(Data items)
╭──

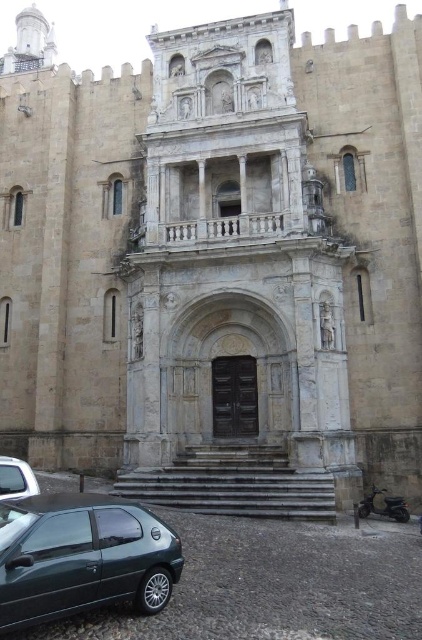
Question: Which object is closer to the camera taking this photo?

Choices:
 (A) metallic green hatchback at lower left
 (B) silver metallic car at lower left

Answer: (A)

Question: Among these points, which one is farthest from the camera?

Choices:
 (A) (11, 474)
 (B) (75, 577)

Answer: (A)

Question: Considering the relative positions of metallic green hatchback at lower left and silver metallic car at lower left in the image provided, where is metallic green hatchback at lower left located with respect to silver metallic car at lower left?

Choices:
 (A) left
 (B) right

Answer: (B)

Question: Is the position of metallic green hatchback at lower left more distant than that of silver metallic car at lower left?

Choices:
 (A) yes
 (B) no

Answer: (B)

Question: Can you confirm if metallic green hatchback at lower left is positioned to the left of silver metallic car at lower left?

Choices:
 (A) no
 (B) yes

Answer: (A)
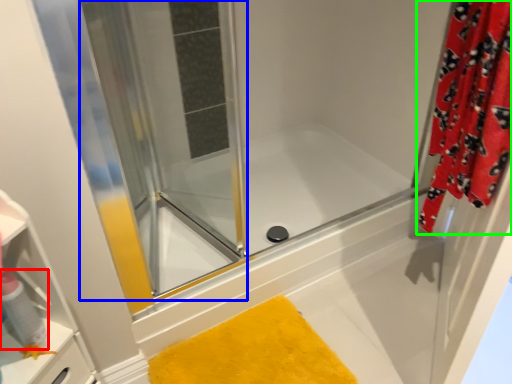
Question: Which object is positioned closest to cleaning product (highlighted by a red box)? Select from screen door (highlighted by a blue box) and curtain (highlighted by a green box).

Choices:
 (A) screen door
 (B) curtain

Answer: (A)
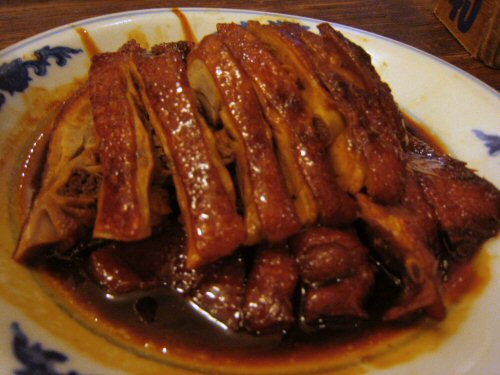
At what (x,y) coordinates should I click in order to perform the action: click on wooden table. Please return your answer as a coordinate pair (x, y). The width and height of the screenshot is (500, 375). Looking at the image, I should click on (413, 17).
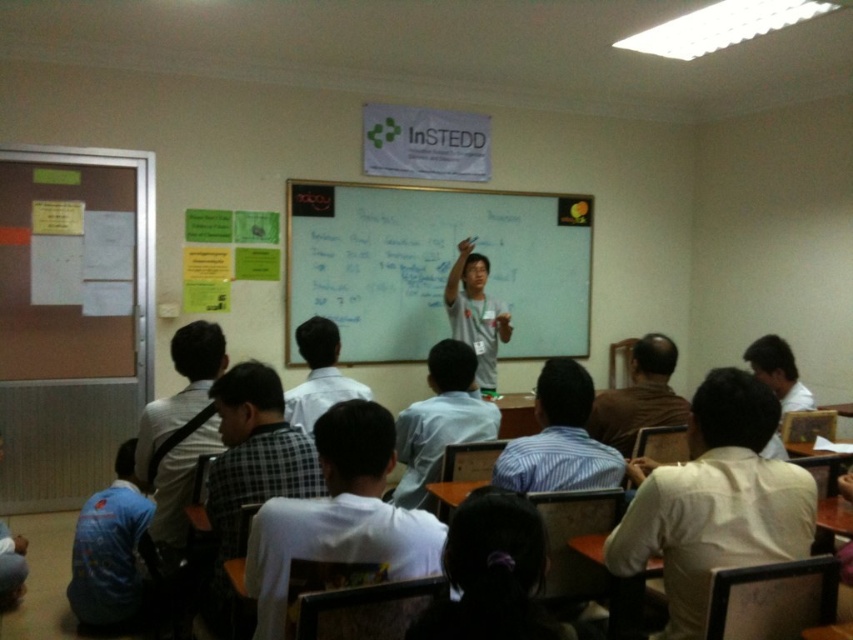
Based on the scene description, where is the white shirt at center located in terms of coordinates?

The white shirt at center is located at point coordinates of [715,500].

You are a photographer standing at the back of the classroom. You want to take a photo that includes both the point at (445, 257) and the point at (747, 528). Which point is closer to your camera?

The point at (445, 257) is closer to the camera than the point at (747, 528).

╰──

> [AIM OF THE TASK]:
Rewrite the records from the line with "Question: Considering the" through the line with "At what (x,y)", replacing "silver metallic car" with "silver sedan" and leaving everything else unchanged. Omit the pictures from your answer.

> [ANSWER BOX]:
Question: Considering the relative positions of metallic green hatchback at lower left and silver sedan at lower left in the image provided, where is metallic green hatchback at lower left located with respect to silver sedan at lower left?

Choices:
 (A) left
 (B) right

Answer: (B)

Question: Is the position of metallic green hatchback at lower left more distant than that of silver sedan at lower left?

Choices:
 (A) yes
 (B) no

Answer: (B)

Question: Can you confirm if metallic green hatchback at lower left is positioned to the left of silver sedan at lower left?

Choices:
 (A) no
 (B) yes

Answer: (A)
Question: Which object is positioned closest to cleaning product (highlighted by a red box)? Select from screen door (highlighted by a blue box) and curtain (highlighted by a green box).

Choices:
 (A) screen door
 (B) curtain

Answer: (A)
At what (x,y) coordinates should I click in order to perform the action: click on wooden table. Please return your answer as a coordinate pair (x, y). The width and height of the screenshot is (500, 375). Looking at the image, I should click on (413, 17).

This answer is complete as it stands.